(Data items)
** BEGIN **
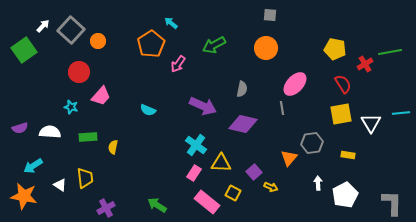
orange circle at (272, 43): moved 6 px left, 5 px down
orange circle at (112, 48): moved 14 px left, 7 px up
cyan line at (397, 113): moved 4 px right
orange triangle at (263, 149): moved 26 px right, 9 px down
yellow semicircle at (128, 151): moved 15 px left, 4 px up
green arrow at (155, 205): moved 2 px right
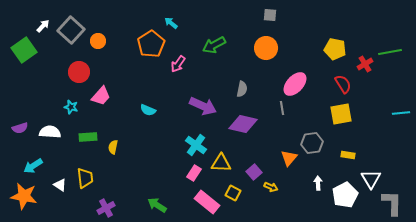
white triangle at (371, 123): moved 56 px down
** END **
• [WRITTEN EXERCISE] Copy every line of the rows above word for word, leaving out the pictures.

• [SOLUTION TO THIS TASK]
orange circle at (272, 43): moved 6 px left, 5 px down
orange circle at (112, 48): moved 14 px left, 7 px up
cyan line at (397, 113): moved 4 px right
orange triangle at (263, 149): moved 26 px right, 9 px down
yellow semicircle at (128, 151): moved 15 px left, 4 px up
green arrow at (155, 205): moved 2 px right
white triangle at (371, 123): moved 56 px down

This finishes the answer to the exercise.